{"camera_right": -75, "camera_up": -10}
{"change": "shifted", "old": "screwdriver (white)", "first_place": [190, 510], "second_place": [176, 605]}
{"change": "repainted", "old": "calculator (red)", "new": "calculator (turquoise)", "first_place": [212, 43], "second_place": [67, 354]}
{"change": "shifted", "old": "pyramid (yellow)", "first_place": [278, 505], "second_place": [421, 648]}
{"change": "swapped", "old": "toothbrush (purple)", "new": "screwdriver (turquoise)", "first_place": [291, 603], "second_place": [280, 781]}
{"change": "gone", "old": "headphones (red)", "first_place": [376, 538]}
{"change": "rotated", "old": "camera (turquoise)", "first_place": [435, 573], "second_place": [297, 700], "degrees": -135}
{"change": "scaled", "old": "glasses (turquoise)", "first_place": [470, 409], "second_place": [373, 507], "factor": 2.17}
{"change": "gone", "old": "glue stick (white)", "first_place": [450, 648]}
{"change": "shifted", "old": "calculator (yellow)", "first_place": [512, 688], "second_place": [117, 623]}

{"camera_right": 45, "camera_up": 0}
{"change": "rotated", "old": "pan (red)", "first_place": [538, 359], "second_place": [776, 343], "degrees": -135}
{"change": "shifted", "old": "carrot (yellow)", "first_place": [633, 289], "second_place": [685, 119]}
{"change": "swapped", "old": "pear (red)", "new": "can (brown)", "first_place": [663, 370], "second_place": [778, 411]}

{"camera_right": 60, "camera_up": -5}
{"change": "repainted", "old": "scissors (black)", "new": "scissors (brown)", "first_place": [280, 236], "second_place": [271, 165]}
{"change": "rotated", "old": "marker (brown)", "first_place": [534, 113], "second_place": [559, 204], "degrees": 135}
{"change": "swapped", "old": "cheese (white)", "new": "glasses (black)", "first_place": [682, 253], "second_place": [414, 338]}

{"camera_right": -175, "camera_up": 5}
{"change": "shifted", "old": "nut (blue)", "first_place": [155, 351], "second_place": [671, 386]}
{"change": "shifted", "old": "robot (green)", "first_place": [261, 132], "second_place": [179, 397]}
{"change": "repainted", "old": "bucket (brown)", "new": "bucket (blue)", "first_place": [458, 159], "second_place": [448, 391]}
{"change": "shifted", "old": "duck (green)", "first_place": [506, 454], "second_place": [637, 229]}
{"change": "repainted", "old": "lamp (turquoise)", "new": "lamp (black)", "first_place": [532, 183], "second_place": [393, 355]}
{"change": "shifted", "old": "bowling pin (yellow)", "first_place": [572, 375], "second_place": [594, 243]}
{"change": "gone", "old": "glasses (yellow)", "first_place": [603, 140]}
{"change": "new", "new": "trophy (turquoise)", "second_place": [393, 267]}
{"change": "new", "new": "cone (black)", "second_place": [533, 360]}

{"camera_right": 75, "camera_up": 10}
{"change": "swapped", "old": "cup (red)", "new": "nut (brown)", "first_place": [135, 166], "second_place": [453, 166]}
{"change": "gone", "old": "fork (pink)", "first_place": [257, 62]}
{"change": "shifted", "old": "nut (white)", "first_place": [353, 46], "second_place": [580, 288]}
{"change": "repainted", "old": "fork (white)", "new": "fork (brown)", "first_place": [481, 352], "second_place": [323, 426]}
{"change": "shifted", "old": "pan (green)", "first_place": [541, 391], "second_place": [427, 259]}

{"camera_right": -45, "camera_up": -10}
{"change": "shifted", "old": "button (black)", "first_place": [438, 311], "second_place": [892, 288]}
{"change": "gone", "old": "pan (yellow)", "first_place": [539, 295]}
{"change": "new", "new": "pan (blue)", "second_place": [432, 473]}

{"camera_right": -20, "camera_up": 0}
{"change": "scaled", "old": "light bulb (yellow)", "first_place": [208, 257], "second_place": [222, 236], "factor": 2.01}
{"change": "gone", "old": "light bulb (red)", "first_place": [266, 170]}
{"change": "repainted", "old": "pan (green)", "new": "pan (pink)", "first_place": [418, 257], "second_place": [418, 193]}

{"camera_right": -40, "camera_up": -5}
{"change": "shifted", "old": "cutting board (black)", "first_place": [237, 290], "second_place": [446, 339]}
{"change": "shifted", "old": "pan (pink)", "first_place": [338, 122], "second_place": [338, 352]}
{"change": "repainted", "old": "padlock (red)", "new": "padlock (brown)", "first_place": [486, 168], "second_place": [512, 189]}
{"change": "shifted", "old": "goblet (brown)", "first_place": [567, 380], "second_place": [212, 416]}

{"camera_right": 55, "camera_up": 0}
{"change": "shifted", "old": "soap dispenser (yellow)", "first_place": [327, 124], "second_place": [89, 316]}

..........

What the task asks:
Within the material above, show every line that includes "screwdriver".

The answer:
{"change": "shifted", "old": "screwdriver (white)", "first_place": [190, 510], "second_place": [176, 605]}
{"change": "swapped", "old": "toothbrush (purple)", "new": "screwdriver (turquoise)", "first_place": [291, 603], "second_place": [280, 781]}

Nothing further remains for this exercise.